Object matching data:
-.-.-

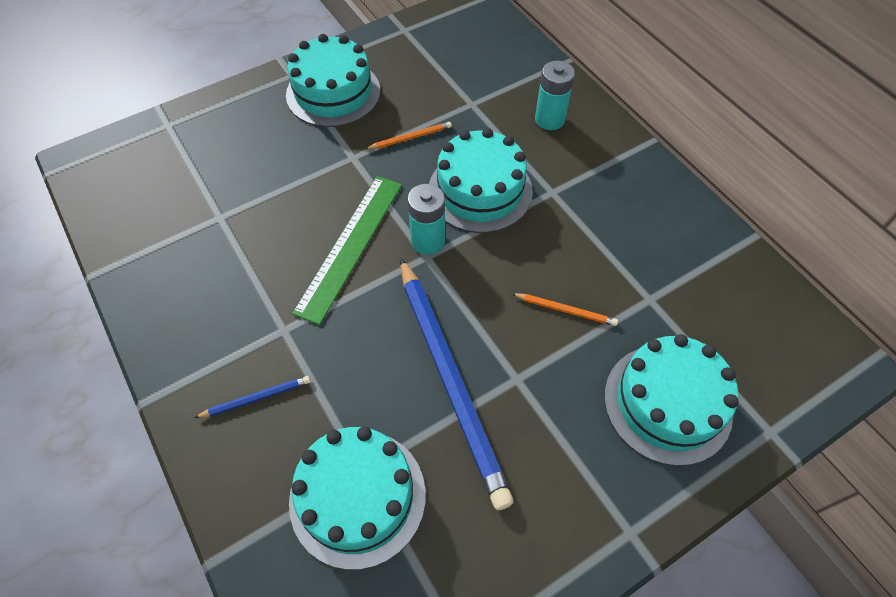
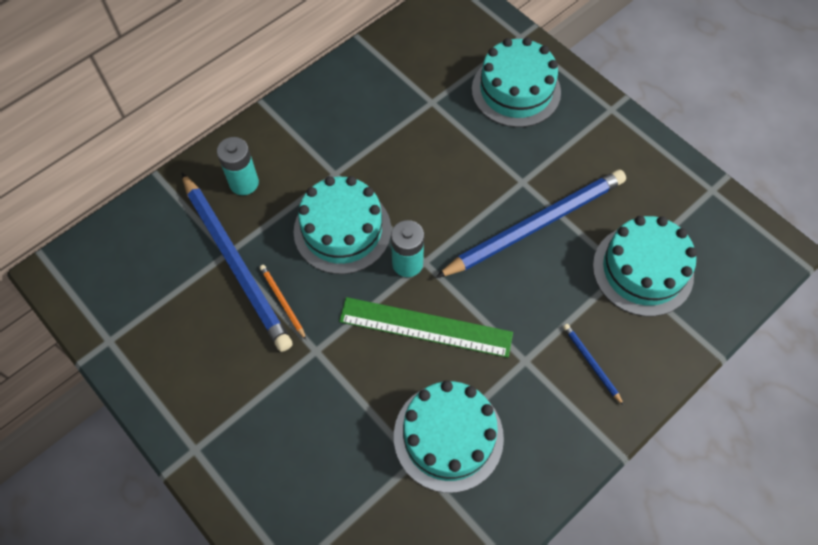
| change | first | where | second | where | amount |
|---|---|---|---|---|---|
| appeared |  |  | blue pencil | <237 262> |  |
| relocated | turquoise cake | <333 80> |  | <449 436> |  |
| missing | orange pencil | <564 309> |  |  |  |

-.-.-

What you should do: Above are lines of data; count those that hold "pencil" and answer with the number only.

Answer to the exercise: 2